# [WHAT THE EXERCISE ASKS]
Beginning with the line that contains "camera: 10 degrees left, 10 degrees up", transcribe every line down to the end of the entries, exactly, and no other lines.

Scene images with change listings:
□ □ □ □ □

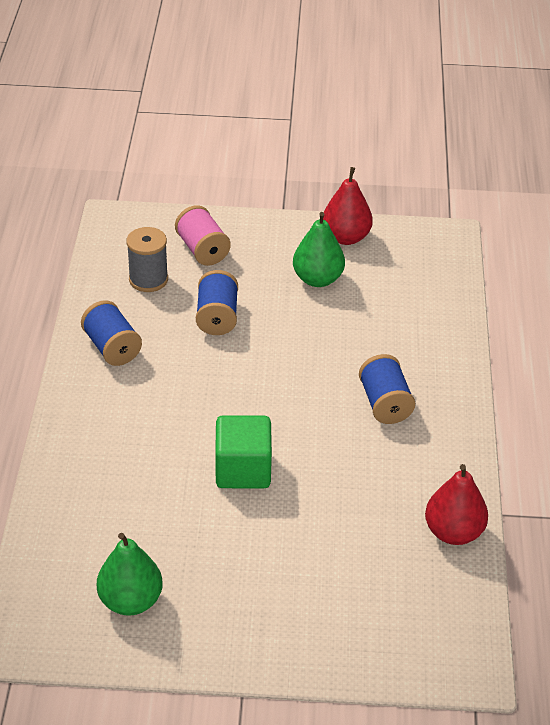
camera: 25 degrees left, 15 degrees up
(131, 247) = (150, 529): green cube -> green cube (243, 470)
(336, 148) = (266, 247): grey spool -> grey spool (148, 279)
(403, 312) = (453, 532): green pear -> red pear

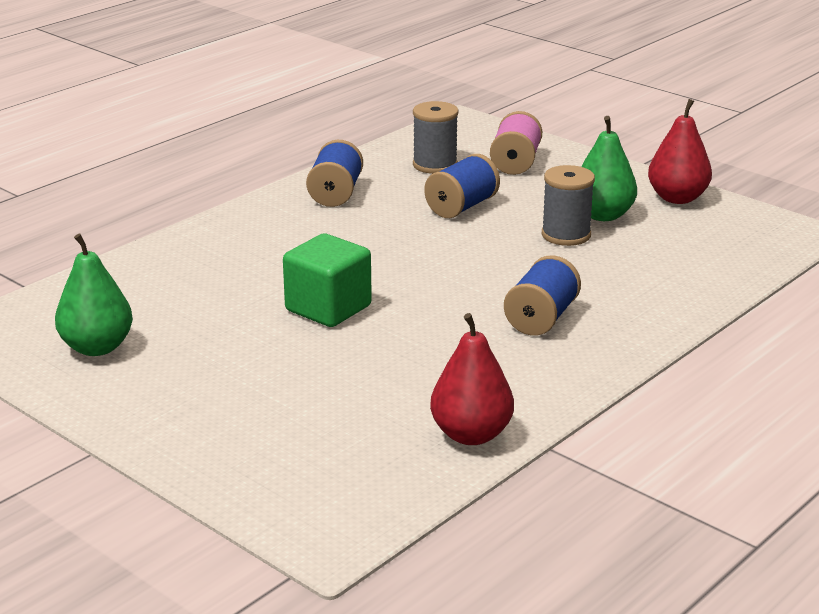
camera: 40 degrees right, 15 degrees down
(315, 312) = (566, 235): none -> grey spool

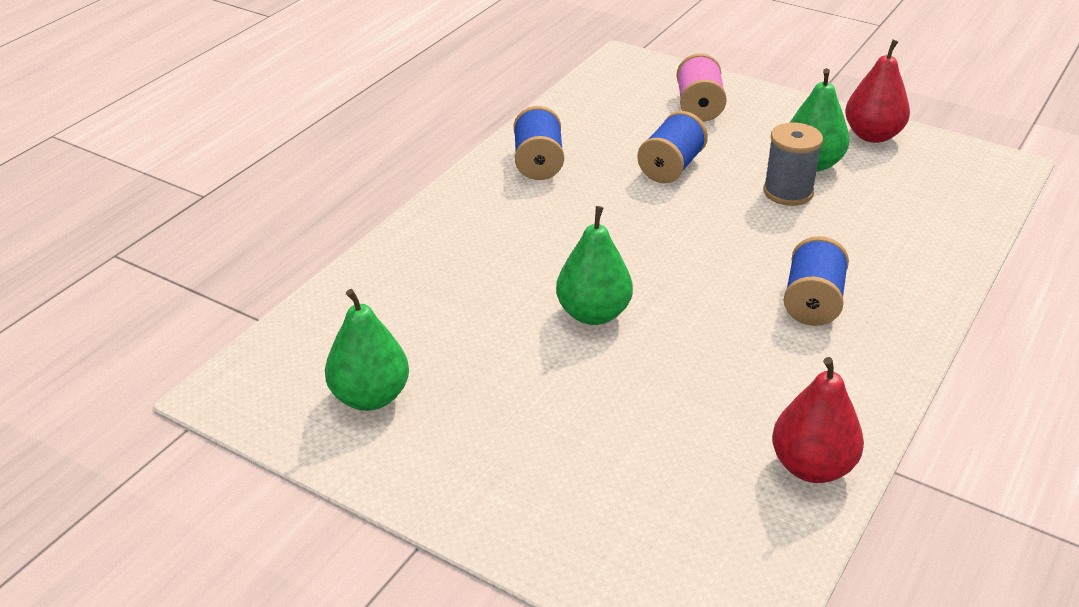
camera: 10 degrees left, 10 degrees up
(328, 308) = (593, 314): green cube -> green pear
(435, 165) = (621, 117): grey spool -> none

□ □ □ □ □

# [ANSWER TO THIS PROBLEM]
camera: 10 degrees left, 10 degrees up
(328, 308) = (593, 314): green cube -> green pear
(435, 165) = (621, 117): grey spool -> none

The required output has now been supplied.